Activity:
Write out all the data verbatim. Skip images.

Object boundary polygons
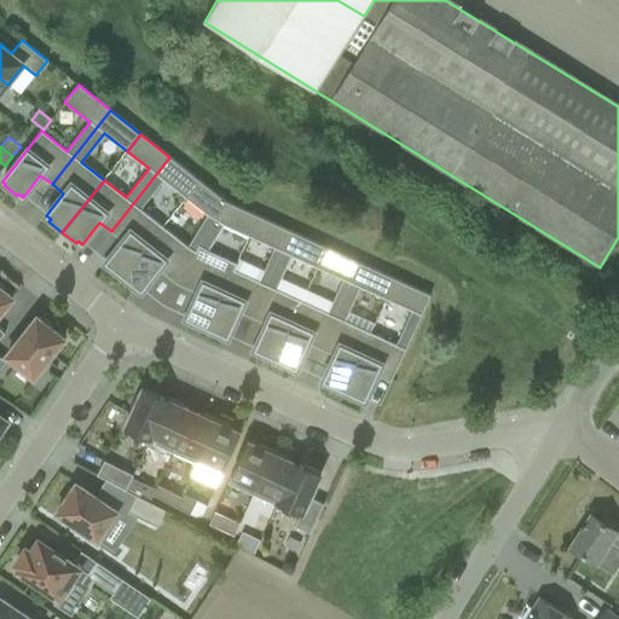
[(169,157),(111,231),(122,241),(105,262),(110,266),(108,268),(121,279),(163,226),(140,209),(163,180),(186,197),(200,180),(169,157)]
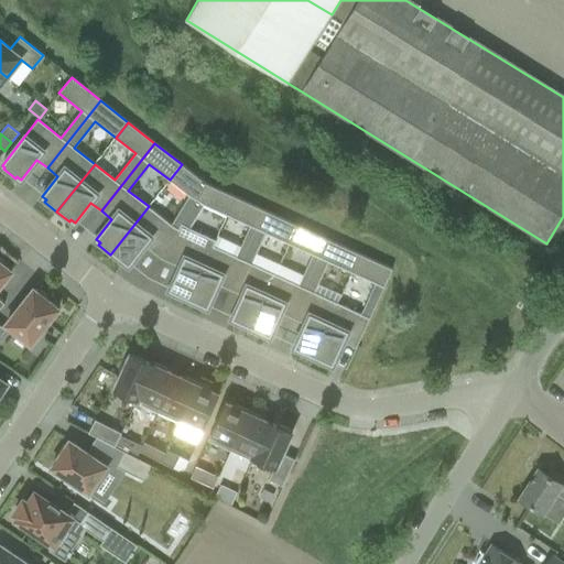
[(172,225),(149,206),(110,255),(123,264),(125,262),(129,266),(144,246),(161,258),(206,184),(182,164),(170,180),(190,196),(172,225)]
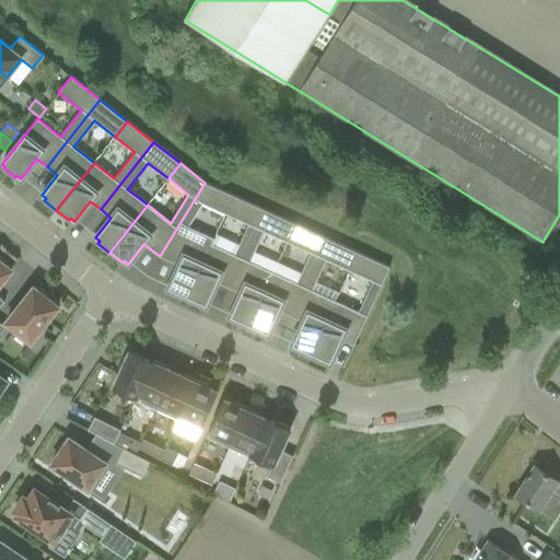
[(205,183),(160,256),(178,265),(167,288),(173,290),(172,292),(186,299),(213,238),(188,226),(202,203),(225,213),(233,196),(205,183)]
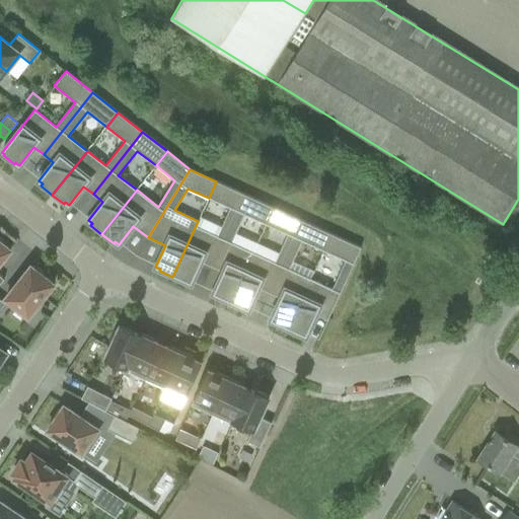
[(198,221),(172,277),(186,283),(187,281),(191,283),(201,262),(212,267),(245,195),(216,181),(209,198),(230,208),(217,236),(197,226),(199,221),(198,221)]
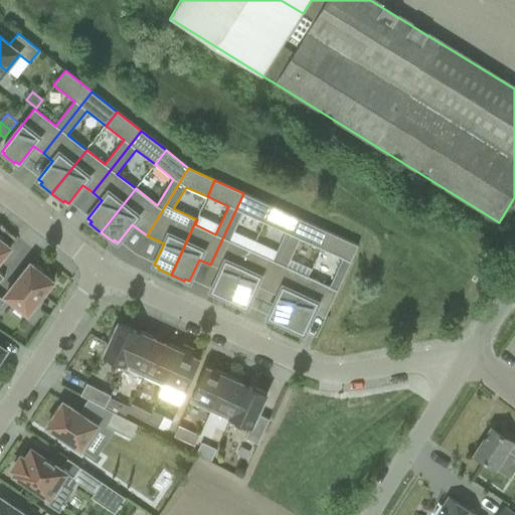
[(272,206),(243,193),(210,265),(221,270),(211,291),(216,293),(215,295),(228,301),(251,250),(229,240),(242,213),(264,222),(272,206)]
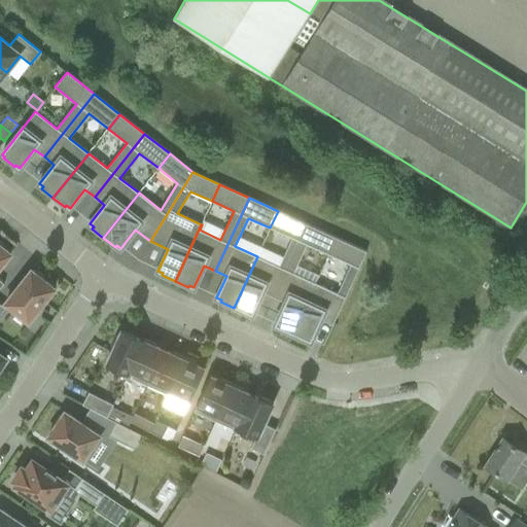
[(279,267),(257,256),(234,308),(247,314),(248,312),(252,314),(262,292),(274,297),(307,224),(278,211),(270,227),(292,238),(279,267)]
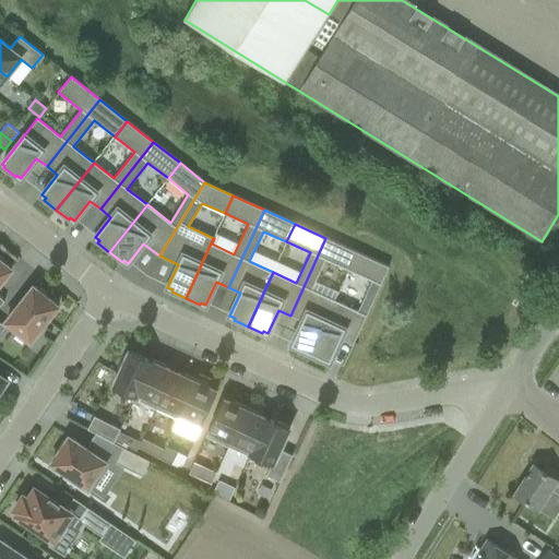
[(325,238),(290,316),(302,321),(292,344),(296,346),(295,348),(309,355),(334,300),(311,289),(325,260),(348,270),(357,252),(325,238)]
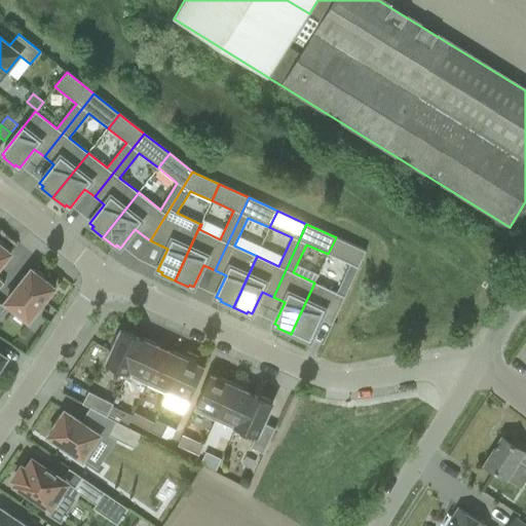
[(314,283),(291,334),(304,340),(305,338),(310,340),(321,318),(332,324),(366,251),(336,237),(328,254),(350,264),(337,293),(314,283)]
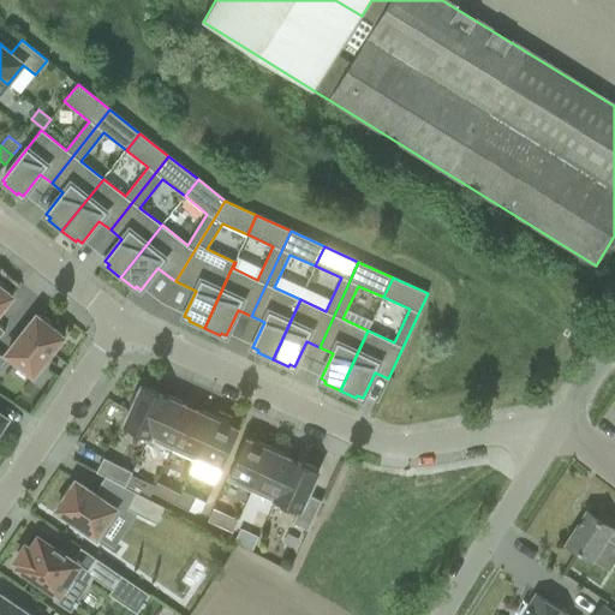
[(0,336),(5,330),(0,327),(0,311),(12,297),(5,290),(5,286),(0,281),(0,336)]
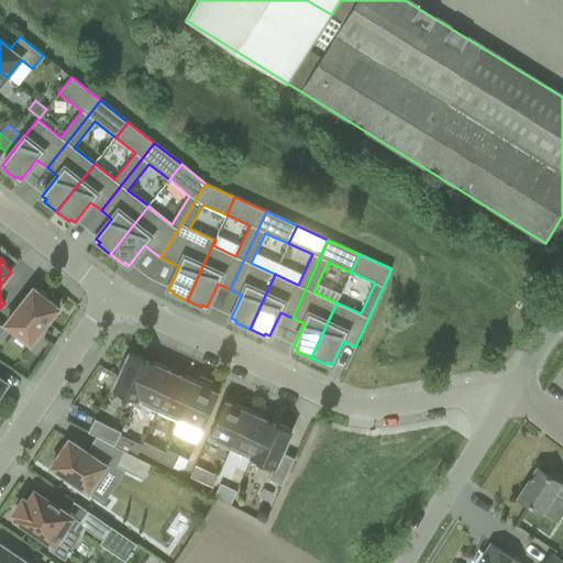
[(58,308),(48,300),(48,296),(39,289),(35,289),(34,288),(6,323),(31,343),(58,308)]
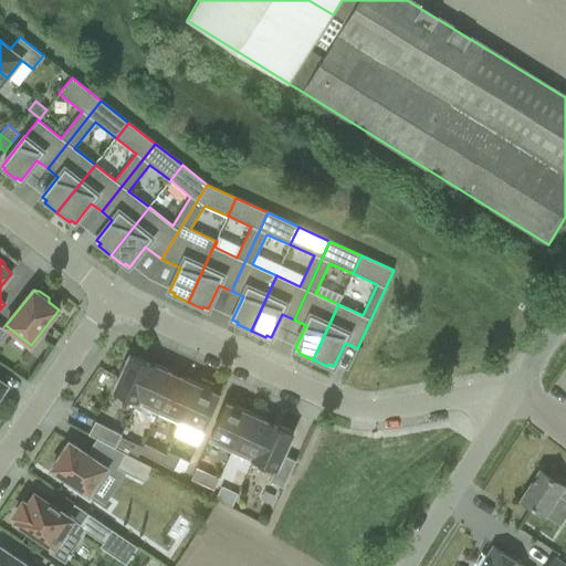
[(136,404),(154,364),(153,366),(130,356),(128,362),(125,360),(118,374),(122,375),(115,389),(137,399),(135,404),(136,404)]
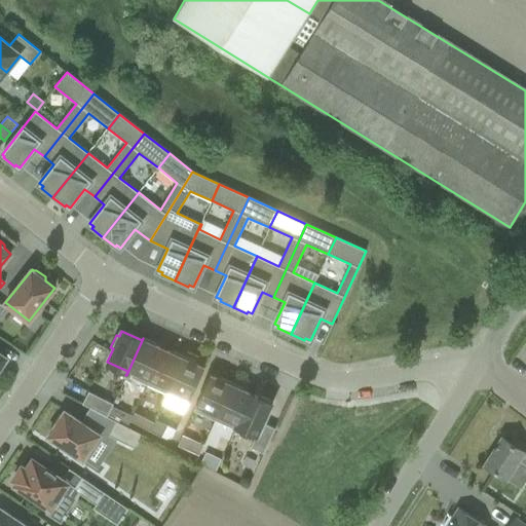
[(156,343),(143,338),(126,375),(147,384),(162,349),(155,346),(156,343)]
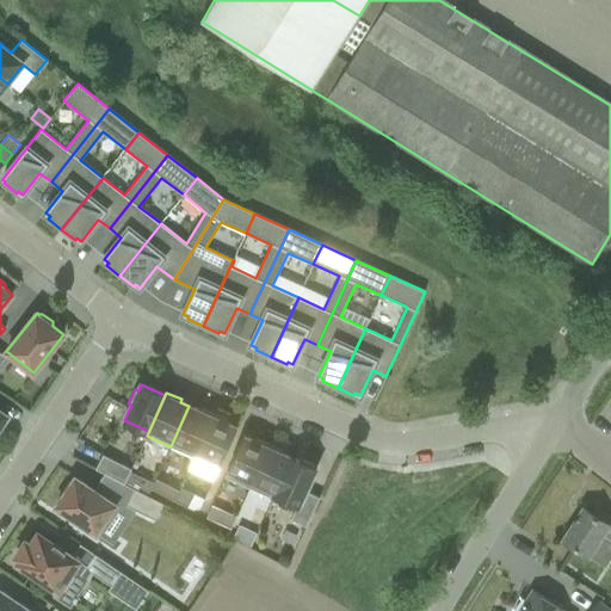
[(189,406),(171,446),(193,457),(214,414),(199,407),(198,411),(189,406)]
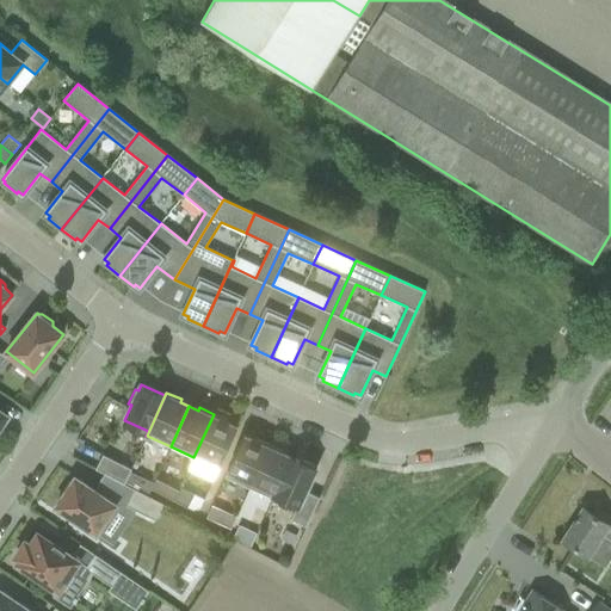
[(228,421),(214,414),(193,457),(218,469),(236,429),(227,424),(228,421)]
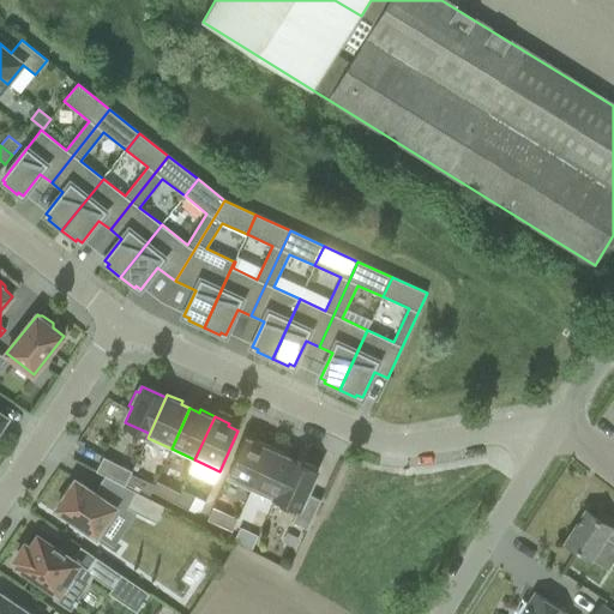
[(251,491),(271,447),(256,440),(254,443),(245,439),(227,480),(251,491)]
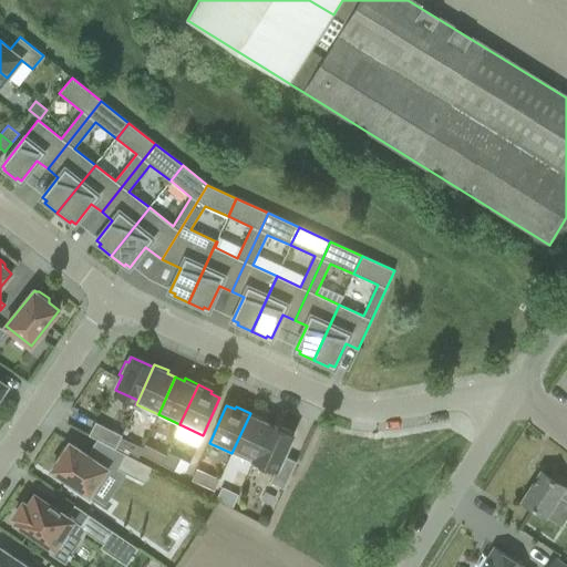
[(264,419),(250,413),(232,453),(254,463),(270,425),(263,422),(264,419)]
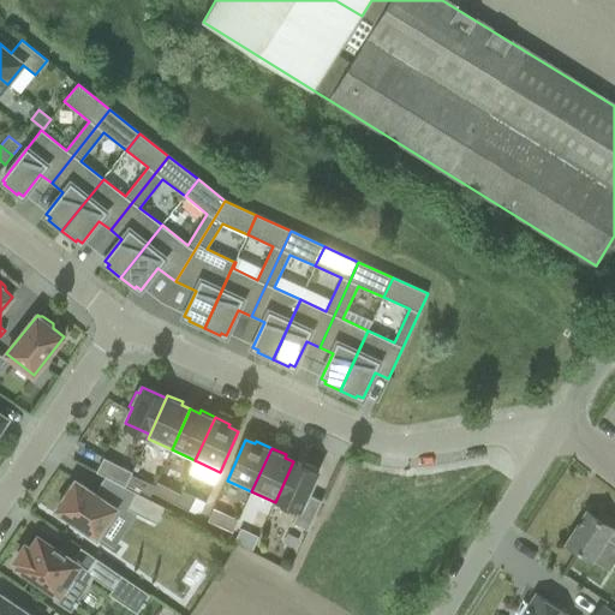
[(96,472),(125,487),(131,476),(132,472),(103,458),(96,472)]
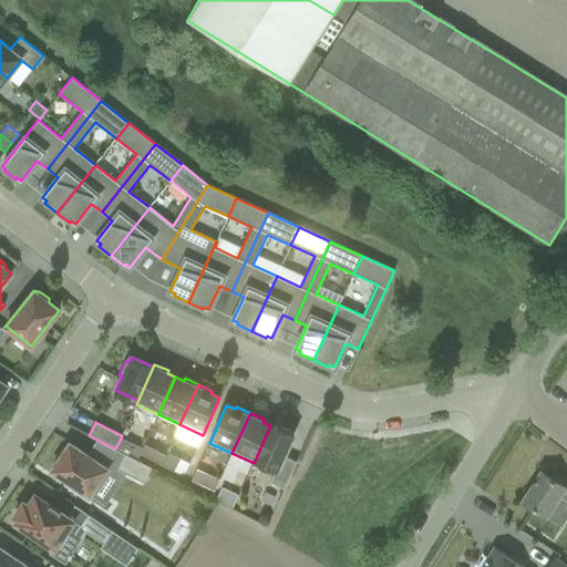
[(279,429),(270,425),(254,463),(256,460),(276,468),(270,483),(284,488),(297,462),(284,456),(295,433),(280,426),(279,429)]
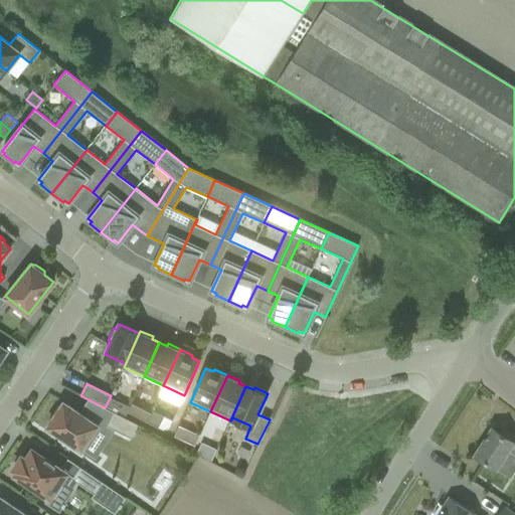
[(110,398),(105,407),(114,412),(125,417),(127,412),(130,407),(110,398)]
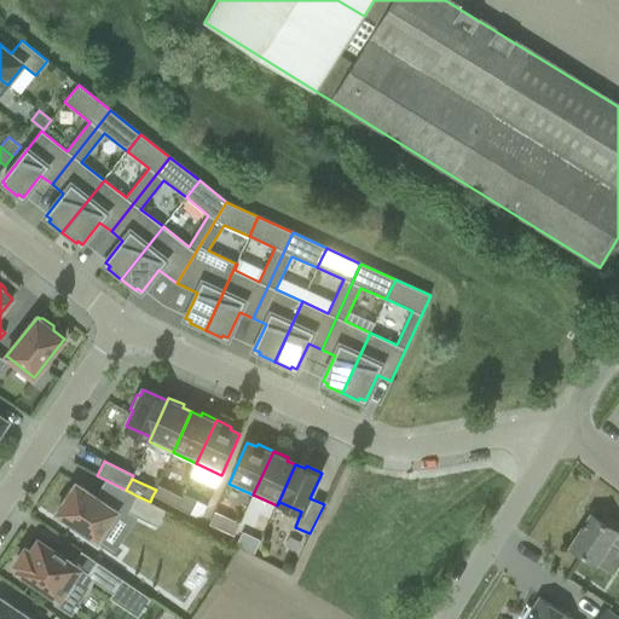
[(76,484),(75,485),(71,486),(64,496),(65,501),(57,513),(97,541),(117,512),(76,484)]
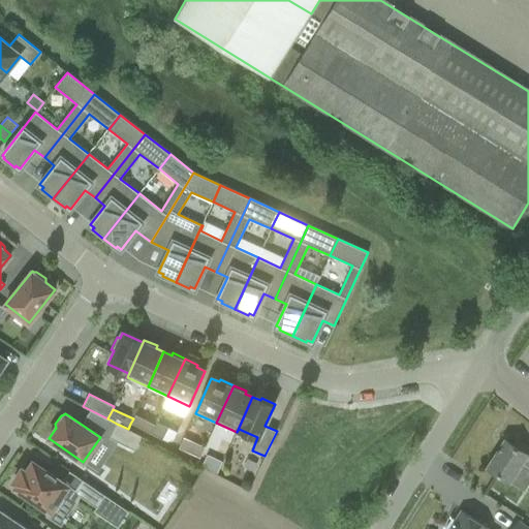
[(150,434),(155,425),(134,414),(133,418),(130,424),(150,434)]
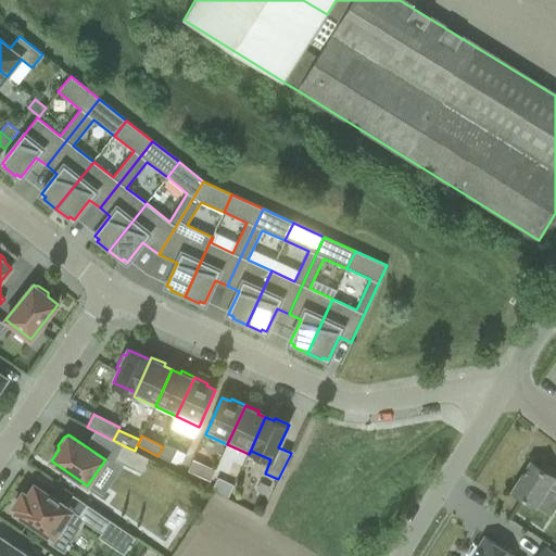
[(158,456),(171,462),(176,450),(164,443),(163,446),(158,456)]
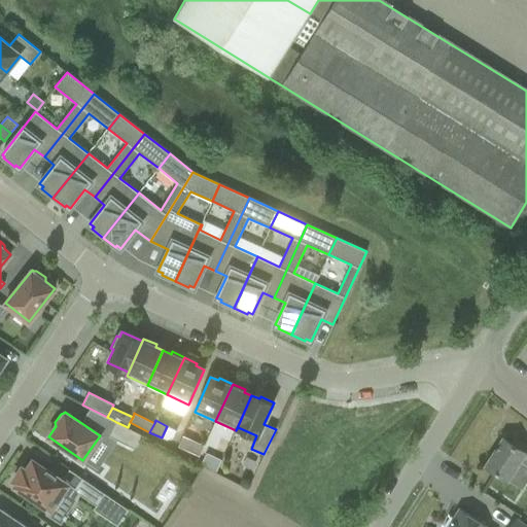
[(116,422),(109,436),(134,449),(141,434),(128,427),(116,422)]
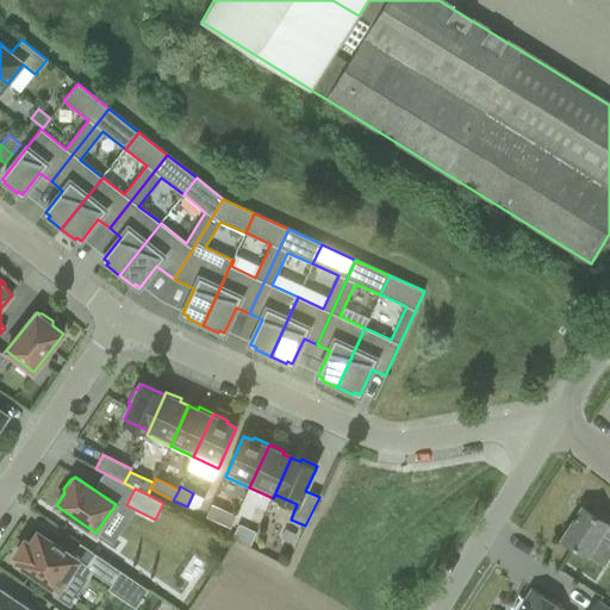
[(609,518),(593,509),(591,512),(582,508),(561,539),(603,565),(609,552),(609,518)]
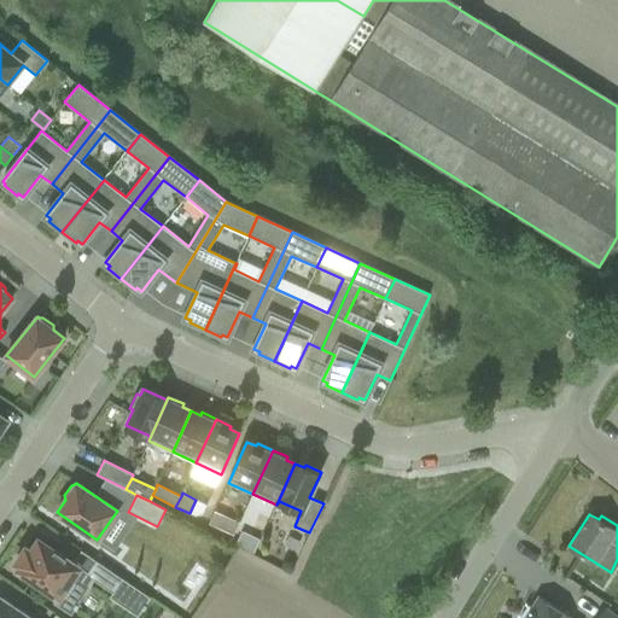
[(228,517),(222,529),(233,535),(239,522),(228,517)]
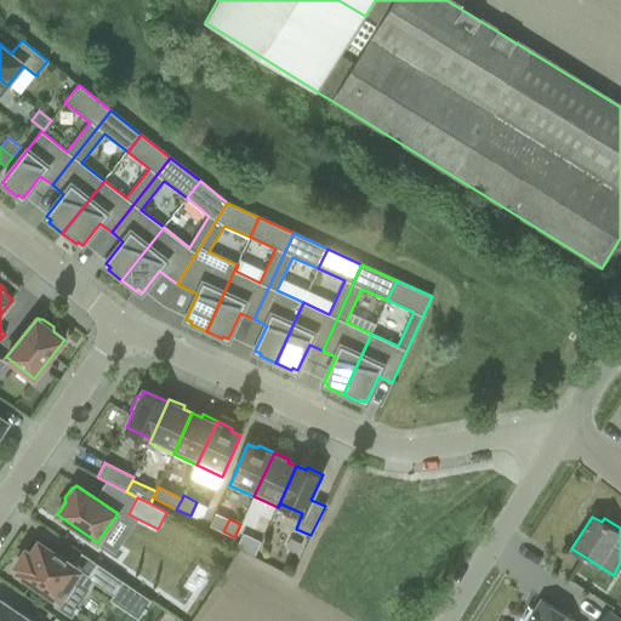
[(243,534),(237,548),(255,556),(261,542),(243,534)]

Result of the task:
[(169,157),(111,231),(122,241),(105,262),(110,266),(108,268),(121,279),(163,226),(140,209),(163,180),(186,197),(200,180),(169,157)]
[(172,225),(149,206),(110,255),(123,264),(125,262),(129,266),(144,246),(161,258),(206,184),(182,164),(170,180),(190,196),(172,225)]
[(205,183),(160,256),(178,265),(167,288),(173,290),(172,292),(186,299),(213,238),(188,226),(202,203),(225,213),(233,196),(205,183)]
[(198,221),(172,277),(186,283),(187,281),(191,283),(201,262),(212,267),(245,195),(216,181),(209,198),(230,208),(217,236),(197,226),(199,221),(198,221)]
[(272,206),(243,193),(210,265),(221,270),(211,291),(216,293),(215,295),(228,301),(251,250),(229,240),(242,213),(264,222),(272,206)]
[(279,267),(257,256),(234,308),(247,314),(248,312),(252,314),(262,292),(274,297),(307,224),(278,211),(270,227),(292,238),(279,267)]
[(325,238),(290,316),(302,321),(292,344),(296,346),(295,348),(309,355),(334,300),(311,289),(325,260),(348,270),(357,252),(325,238)]
[(314,283),(291,334),(304,340),(305,338),(310,340),(321,318),(332,324),(366,251),(336,237),(328,254),(350,264),(337,293),(314,283)]
[(0,336),(5,330),(0,327),(0,311),(12,297),(5,290),(5,286),(0,281),(0,336)]
[(58,308),(48,300),(48,296),(39,289),(35,289),(34,288),(6,323),(31,343),(58,308)]
[(136,404),(154,364),(153,366),(130,356),(128,362),(125,360),(118,374),(122,375),(115,389),(137,399),(135,404),(136,404)]
[(156,343),(143,338),(126,375),(147,384),(162,349),(155,346),(156,343)]
[(189,406),(171,446),(193,457),(214,414),(199,407),(198,411),(189,406)]
[(228,421),(214,414),(193,457),(218,469),(236,429),(227,424),(228,421)]
[(251,491),(271,447),(256,440),(254,443),(245,439),(227,480),(251,491)]
[(264,419),(250,413),(232,453),(254,463),(270,425),(263,422),(264,419)]
[(96,472),(125,487),(131,476),(132,472),(103,458),(96,472)]
[(279,429),(270,425),(254,463),(256,460),(276,468),(270,483),(284,488),(297,462),(284,456),(295,433),(280,426),(279,429)]
[(110,398),(105,407),(114,412),(125,417),(127,412),(130,407),(110,398)]
[(76,484),(75,485),(71,486),(64,496),(65,501),(57,513),(97,541),(117,512),(76,484)]
[(150,434),(155,425),(134,414),(133,418),(130,424),(150,434)]
[(158,456),(171,462),(176,450),(164,443),(163,446),(158,456)]
[(116,422),(109,436),(134,449),(141,434),(128,427),(116,422)]
[(609,518),(593,509),(591,512),(582,508),(561,539),(603,565),(609,552),(609,518)]
[(228,517),(222,529),(233,535),(239,522),(228,517)]
[(243,534),(237,548),(255,556),(261,542),(243,534)]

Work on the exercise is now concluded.